:: MATERIAL PROVIDED ::
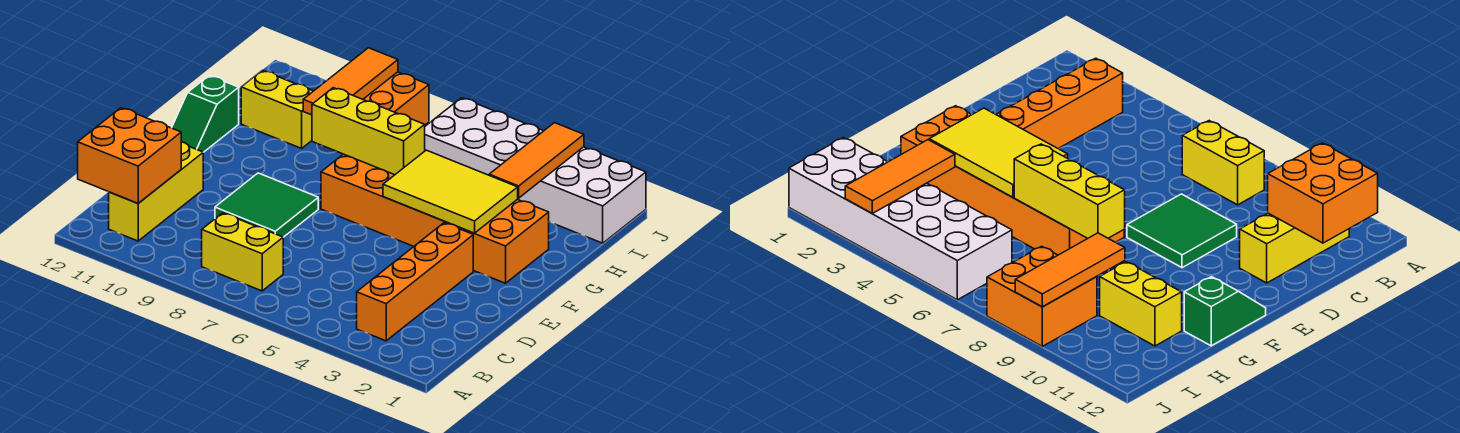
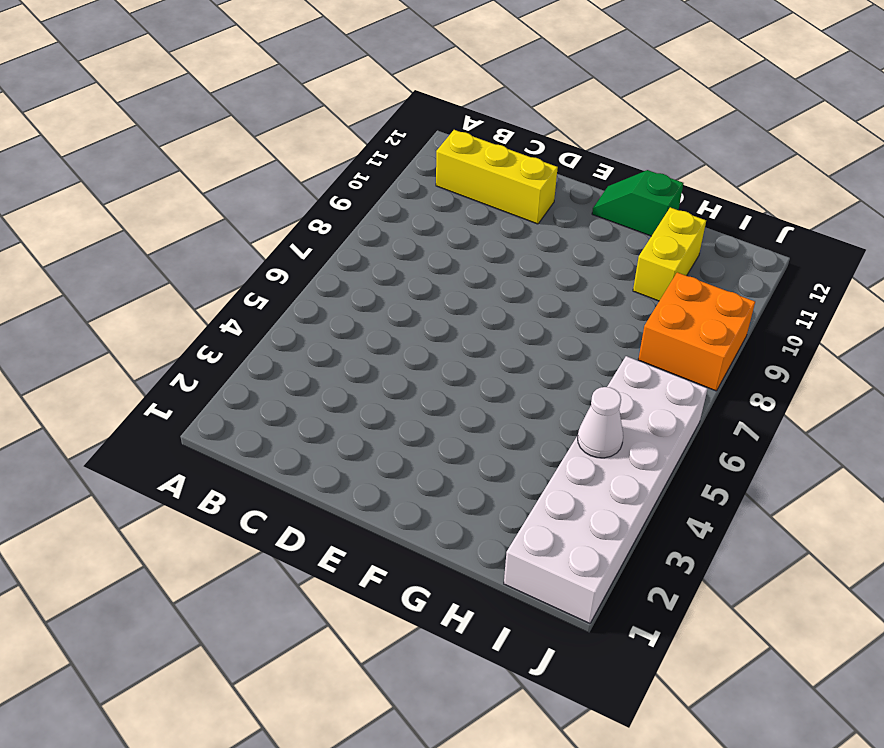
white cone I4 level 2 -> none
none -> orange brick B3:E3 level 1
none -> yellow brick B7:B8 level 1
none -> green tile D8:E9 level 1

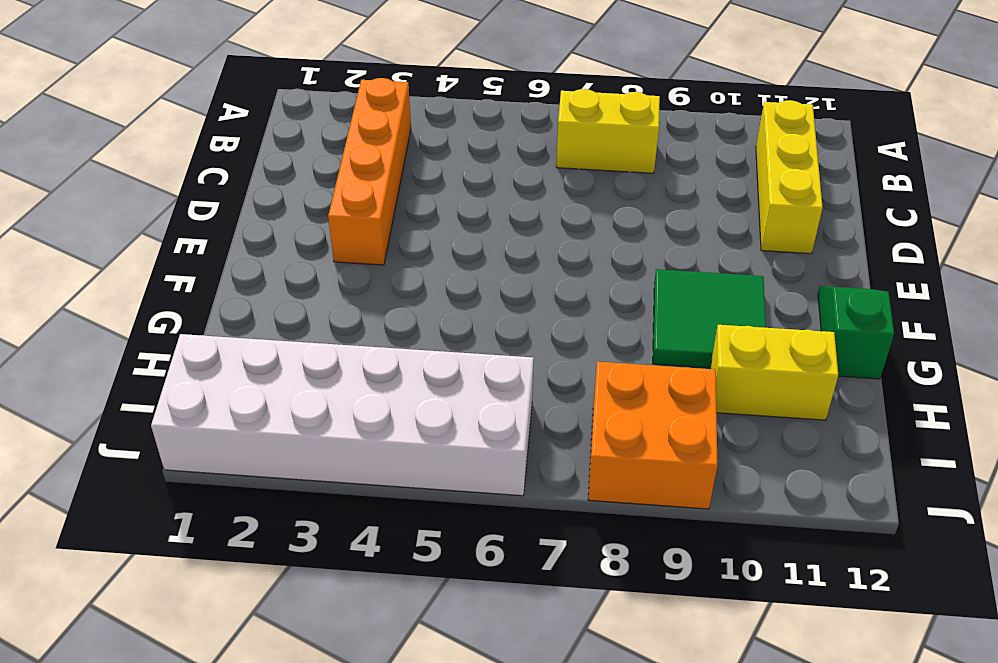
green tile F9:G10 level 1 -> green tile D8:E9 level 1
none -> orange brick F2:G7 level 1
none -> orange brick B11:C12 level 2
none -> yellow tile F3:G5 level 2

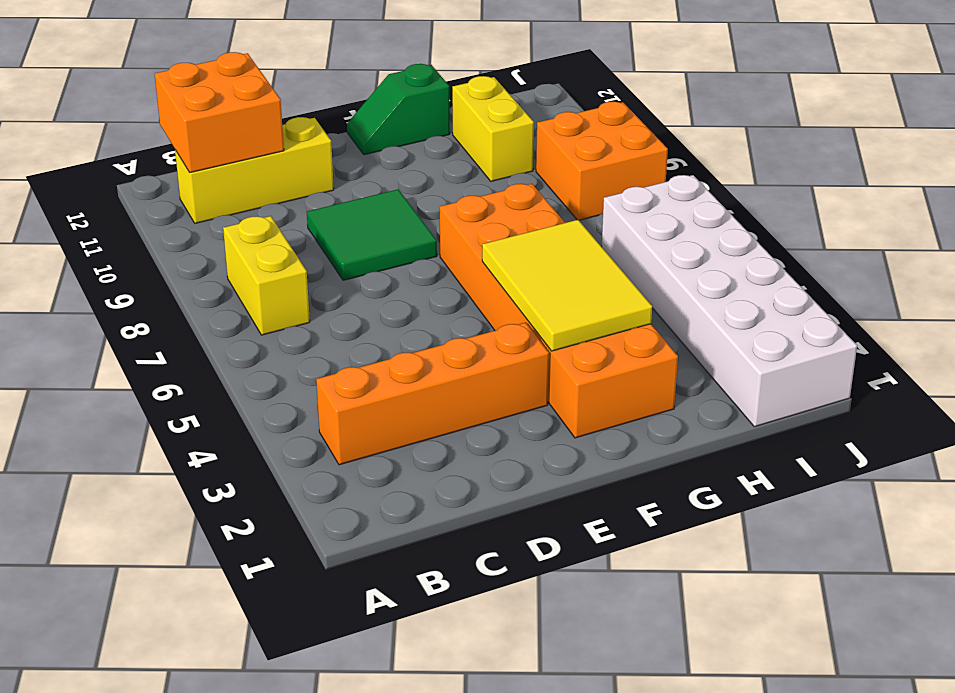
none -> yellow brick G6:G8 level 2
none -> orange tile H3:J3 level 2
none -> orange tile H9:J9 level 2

:: EXERCISE ::
Reproduce the records in full, exactly as they appear, and show none of the pictures.

:: RESPONSE TO THE TASK ::
white cone I4 level 2 -> none
none -> orange brick B3:E3 level 1
none -> yellow brick B7:B8 level 1
none -> green tile D8:E9 level 1

green tile F9:G10 level 1 -> green tile D8:E9 level 1
none -> orange brick F2:G7 level 1
none -> orange brick B11:C12 level 2
none -> yellow tile F3:G5 level 2

none -> yellow brick G6:G8 level 2
none -> orange tile H3:J3 level 2
none -> orange tile H9:J9 level 2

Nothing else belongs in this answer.